With the pictures excluded, repeat every entry exactly.

Scene images with change listings
----
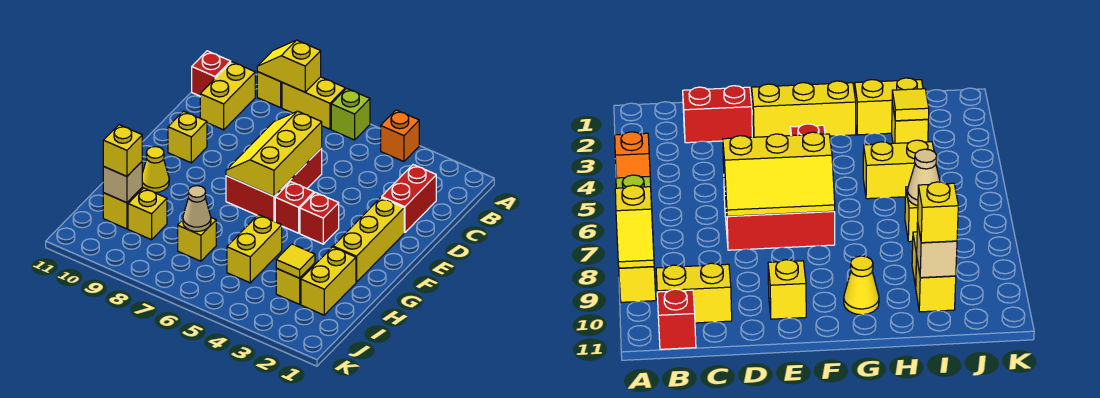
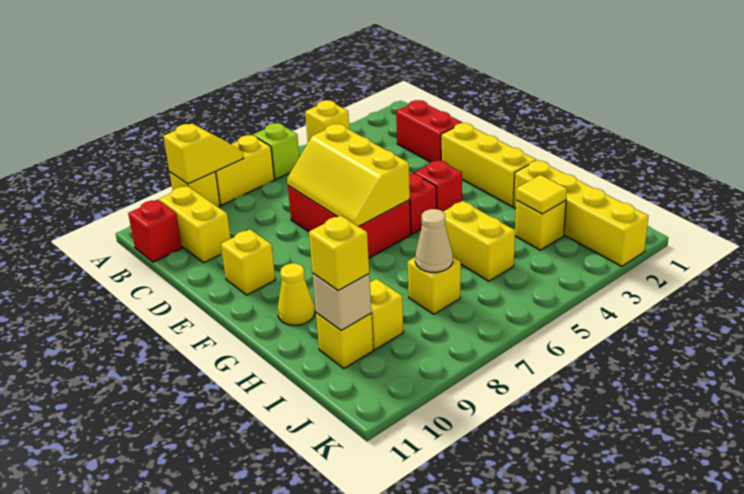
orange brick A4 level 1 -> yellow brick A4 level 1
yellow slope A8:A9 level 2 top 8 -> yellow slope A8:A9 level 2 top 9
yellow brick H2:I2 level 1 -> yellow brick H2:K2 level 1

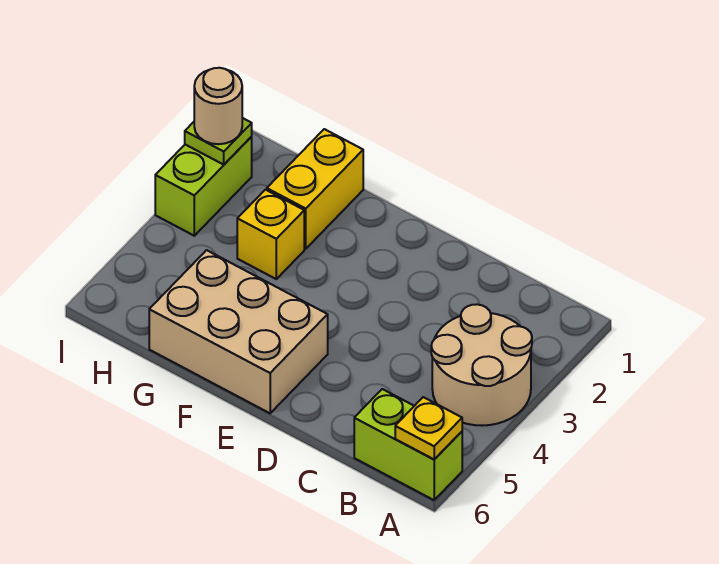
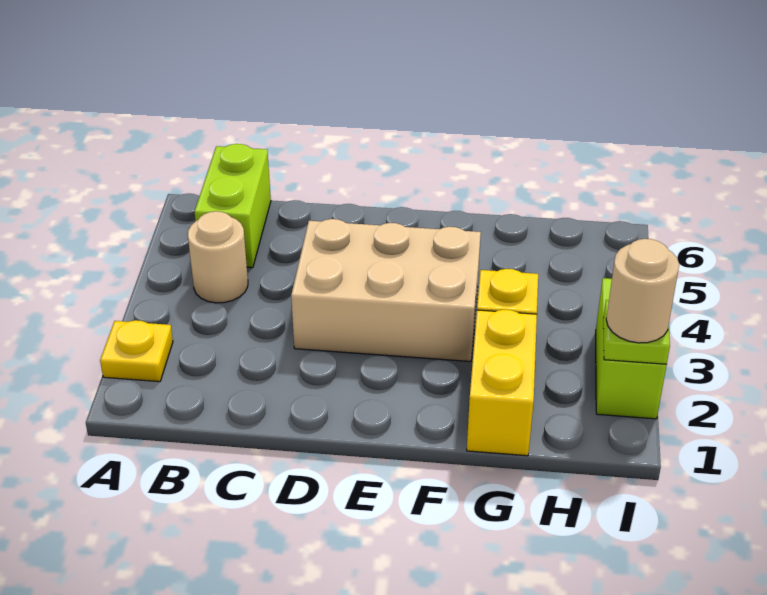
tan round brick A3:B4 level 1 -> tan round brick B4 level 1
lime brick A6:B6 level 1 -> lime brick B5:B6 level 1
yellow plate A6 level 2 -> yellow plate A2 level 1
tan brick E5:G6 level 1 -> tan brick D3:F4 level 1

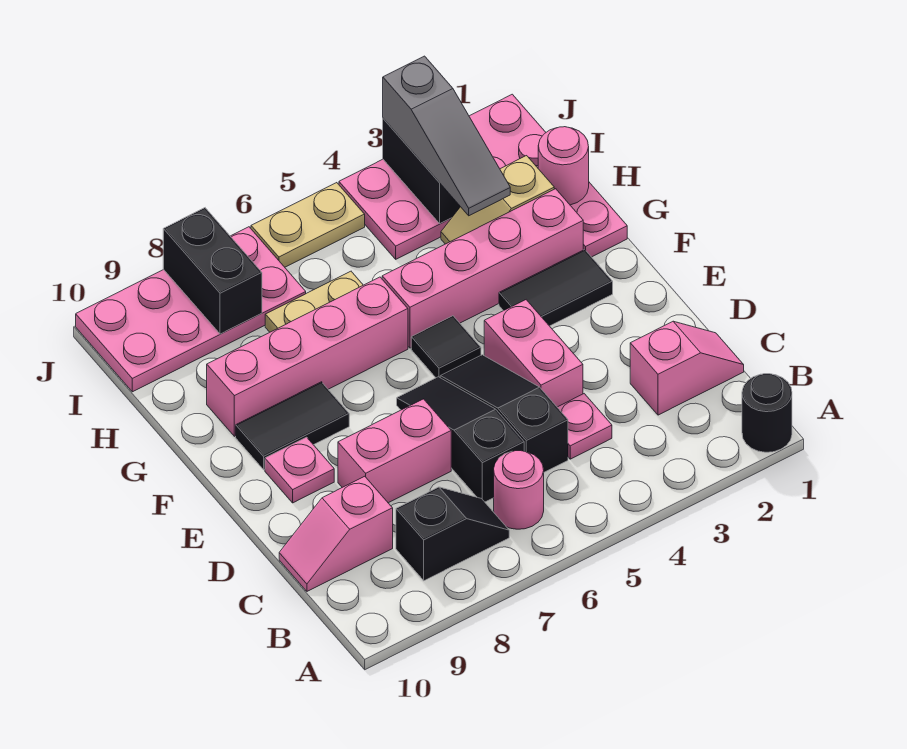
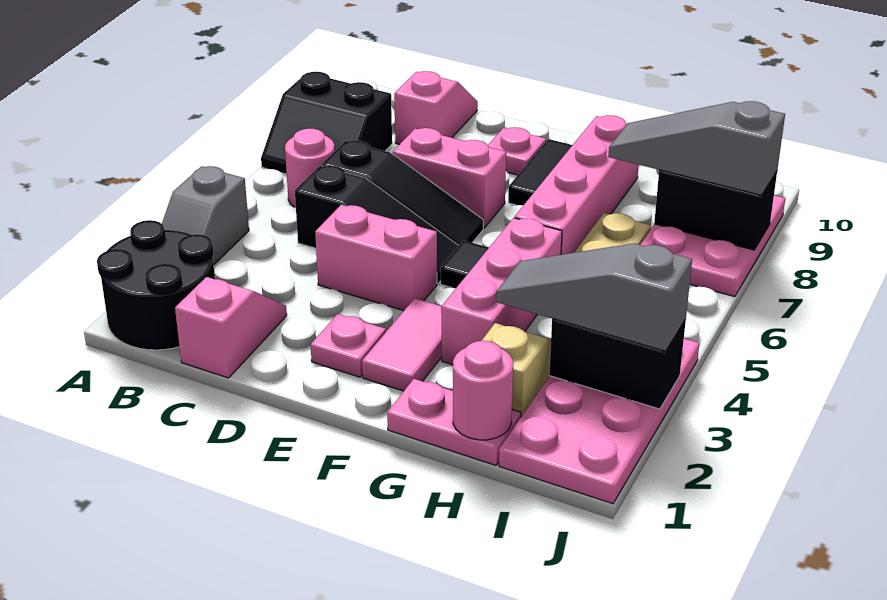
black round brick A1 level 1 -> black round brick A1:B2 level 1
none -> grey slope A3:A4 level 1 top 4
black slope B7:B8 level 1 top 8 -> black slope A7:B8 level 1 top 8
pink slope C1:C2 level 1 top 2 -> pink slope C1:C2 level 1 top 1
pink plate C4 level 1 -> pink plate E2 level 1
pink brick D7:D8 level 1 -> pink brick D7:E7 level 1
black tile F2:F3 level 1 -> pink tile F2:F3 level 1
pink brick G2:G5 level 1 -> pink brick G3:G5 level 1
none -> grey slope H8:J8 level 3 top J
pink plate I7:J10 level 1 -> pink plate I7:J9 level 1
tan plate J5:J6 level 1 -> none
----
Response to the exercise:
orange brick A4 level 1 -> yellow brick A4 level 1
yellow slope A8:A9 level 2 top 8 -> yellow slope A8:A9 level 2 top 9
yellow brick H2:I2 level 1 -> yellow brick H2:K2 level 1

tan round brick A3:B4 level 1 -> tan round brick B4 level 1
lime brick A6:B6 level 1 -> lime brick B5:B6 level 1
yellow plate A6 level 2 -> yellow plate A2 level 1
tan brick E5:G6 level 1 -> tan brick D3:F4 level 1

black round brick A1 level 1 -> black round brick A1:B2 level 1
none -> grey slope A3:A4 level 1 top 4
black slope B7:B8 level 1 top 8 -> black slope A7:B8 level 1 top 8
pink slope C1:C2 level 1 top 2 -> pink slope C1:C2 level 1 top 1
pink plate C4 level 1 -> pink plate E2 level 1
pink brick D7:D8 level 1 -> pink brick D7:E7 level 1
black tile F2:F3 level 1 -> pink tile F2:F3 level 1
pink brick G2:G5 level 1 -> pink brick G3:G5 level 1
none -> grey slope H8:J8 level 3 top J
pink plate I7:J10 level 1 -> pink plate I7:J9 level 1
tan plate J5:J6 level 1 -> none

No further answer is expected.